**WHAT TO WORK ON**. Restate word for word the lines in the listing below, starting at the line containing "none -> lime brick F4:I4 level 1" and ending at the line containing "none -> lime brick M5 level 2", both included; leave out the rest.

**RECORDS FOR THE TASK**.
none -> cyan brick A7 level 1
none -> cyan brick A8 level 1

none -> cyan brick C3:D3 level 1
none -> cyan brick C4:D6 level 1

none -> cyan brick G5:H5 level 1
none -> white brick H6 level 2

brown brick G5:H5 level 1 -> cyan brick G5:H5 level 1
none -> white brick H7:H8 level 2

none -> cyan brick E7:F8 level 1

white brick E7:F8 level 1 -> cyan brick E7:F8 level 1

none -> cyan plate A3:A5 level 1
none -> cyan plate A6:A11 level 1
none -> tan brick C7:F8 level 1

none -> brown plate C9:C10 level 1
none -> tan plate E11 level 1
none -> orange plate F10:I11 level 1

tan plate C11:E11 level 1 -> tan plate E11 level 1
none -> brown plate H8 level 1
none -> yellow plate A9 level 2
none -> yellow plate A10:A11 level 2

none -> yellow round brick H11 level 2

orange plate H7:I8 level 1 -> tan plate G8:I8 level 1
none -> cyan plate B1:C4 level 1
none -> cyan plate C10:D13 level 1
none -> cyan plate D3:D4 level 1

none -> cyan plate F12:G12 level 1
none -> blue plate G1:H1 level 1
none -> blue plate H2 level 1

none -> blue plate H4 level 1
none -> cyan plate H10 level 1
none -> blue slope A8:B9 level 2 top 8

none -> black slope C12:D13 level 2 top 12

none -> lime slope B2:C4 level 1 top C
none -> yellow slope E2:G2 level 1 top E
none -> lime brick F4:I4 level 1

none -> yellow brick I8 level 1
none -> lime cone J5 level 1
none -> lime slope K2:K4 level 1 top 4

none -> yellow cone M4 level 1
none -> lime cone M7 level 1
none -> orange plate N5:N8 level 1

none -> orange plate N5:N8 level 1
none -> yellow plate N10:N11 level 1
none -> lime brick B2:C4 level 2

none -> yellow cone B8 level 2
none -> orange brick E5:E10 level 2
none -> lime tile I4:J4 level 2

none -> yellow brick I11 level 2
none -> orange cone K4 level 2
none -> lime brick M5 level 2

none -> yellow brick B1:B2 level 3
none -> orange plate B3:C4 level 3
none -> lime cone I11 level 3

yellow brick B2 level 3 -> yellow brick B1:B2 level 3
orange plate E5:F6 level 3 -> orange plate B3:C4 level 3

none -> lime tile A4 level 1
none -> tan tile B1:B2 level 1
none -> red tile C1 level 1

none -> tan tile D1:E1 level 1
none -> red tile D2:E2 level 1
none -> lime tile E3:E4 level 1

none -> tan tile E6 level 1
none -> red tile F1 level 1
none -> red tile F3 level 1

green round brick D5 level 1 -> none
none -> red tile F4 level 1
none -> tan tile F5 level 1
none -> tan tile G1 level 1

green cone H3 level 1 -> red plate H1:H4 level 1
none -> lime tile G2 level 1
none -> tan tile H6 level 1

**ANSWER BELOW**.
none -> lime brick F4:I4 level 1

none -> yellow brick I8 level 1
none -> lime cone J5 level 1
none -> lime slope K2:K4 level 1 top 4

none -> yellow cone M4 level 1
none -> lime cone M7 level 1
none -> orange plate N5:N8 level 1

none -> orange plate N5:N8 level 1
none -> yellow plate N10:N11 level 1
none -> lime brick B2:C4 level 2

none -> yellow cone B8 level 2
none -> orange brick E5:E10 level 2
none -> lime tile I4:J4 level 2

none -> yellow brick I11 level 2
none -> orange cone K4 level 2
none -> lime brick M5 level 2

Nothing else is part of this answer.